[Start of Attachment]

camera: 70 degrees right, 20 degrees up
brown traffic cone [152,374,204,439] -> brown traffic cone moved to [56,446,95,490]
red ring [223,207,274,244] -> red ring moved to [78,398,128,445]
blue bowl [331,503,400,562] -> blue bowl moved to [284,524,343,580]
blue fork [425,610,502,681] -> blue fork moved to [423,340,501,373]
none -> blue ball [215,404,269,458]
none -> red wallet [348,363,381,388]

[End of Attachment]
[Start of Attachment]

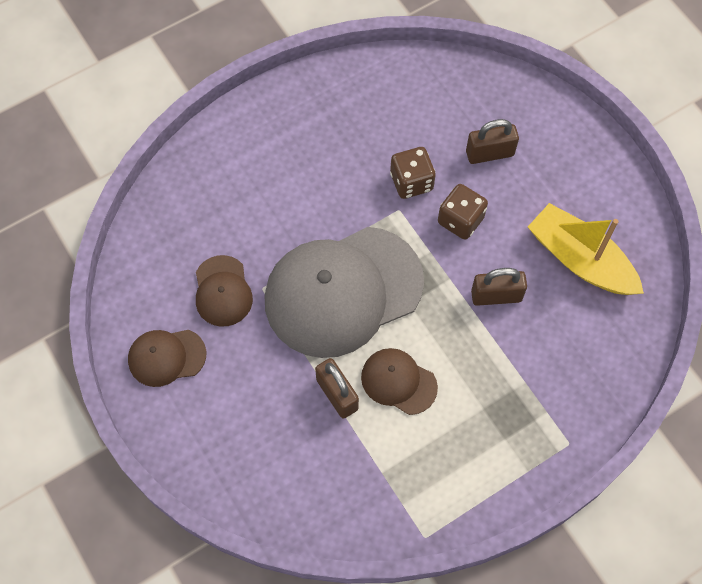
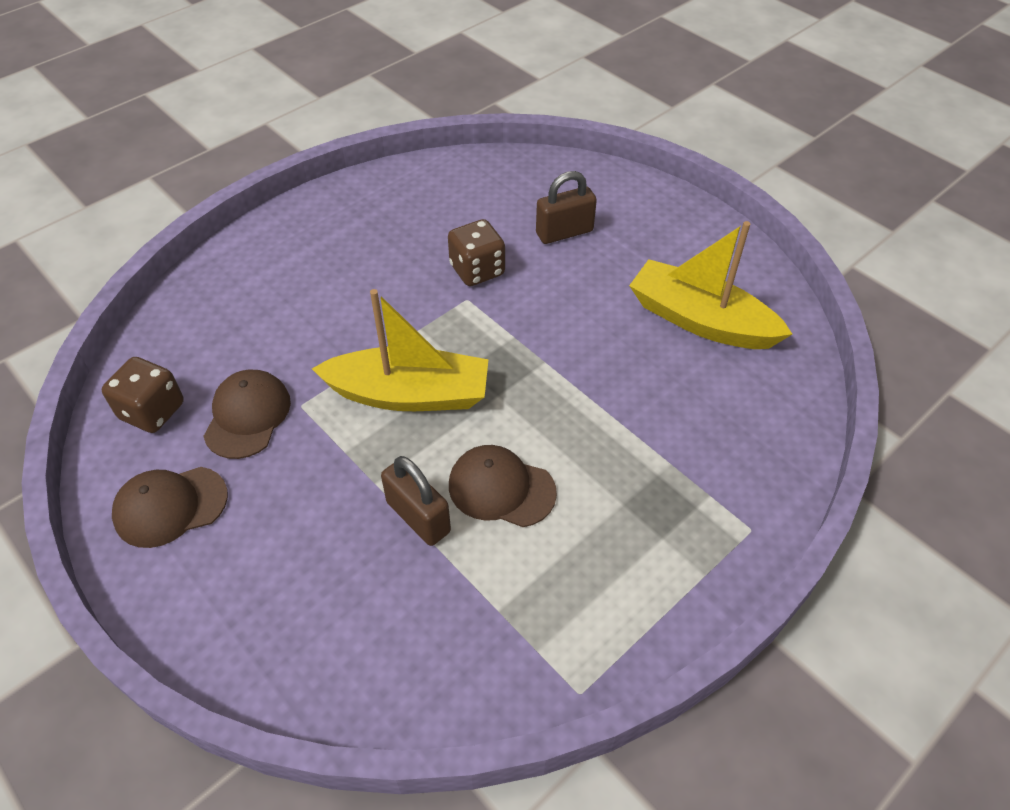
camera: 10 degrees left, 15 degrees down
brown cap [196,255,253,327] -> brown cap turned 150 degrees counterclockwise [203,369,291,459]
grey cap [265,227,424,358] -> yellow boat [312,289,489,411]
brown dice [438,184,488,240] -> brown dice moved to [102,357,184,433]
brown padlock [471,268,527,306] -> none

[End of Attachment]
[Start of Attachment]

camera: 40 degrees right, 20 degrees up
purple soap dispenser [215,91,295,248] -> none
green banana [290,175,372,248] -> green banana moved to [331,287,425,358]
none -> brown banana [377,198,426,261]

[End of Attachment]

▸ **TASK OBJECTIVE**: From the data above, return every line from the line that has "brown dice [438,184,488,240]" up to and including the line that has "brown padlock [471,268,527,306] -> none", exactly.

▸ **ANSWER TO THE EXERCISE**:
brown dice [438,184,488,240] -> brown dice moved to [102,357,184,433]
brown padlock [471,268,527,306] -> none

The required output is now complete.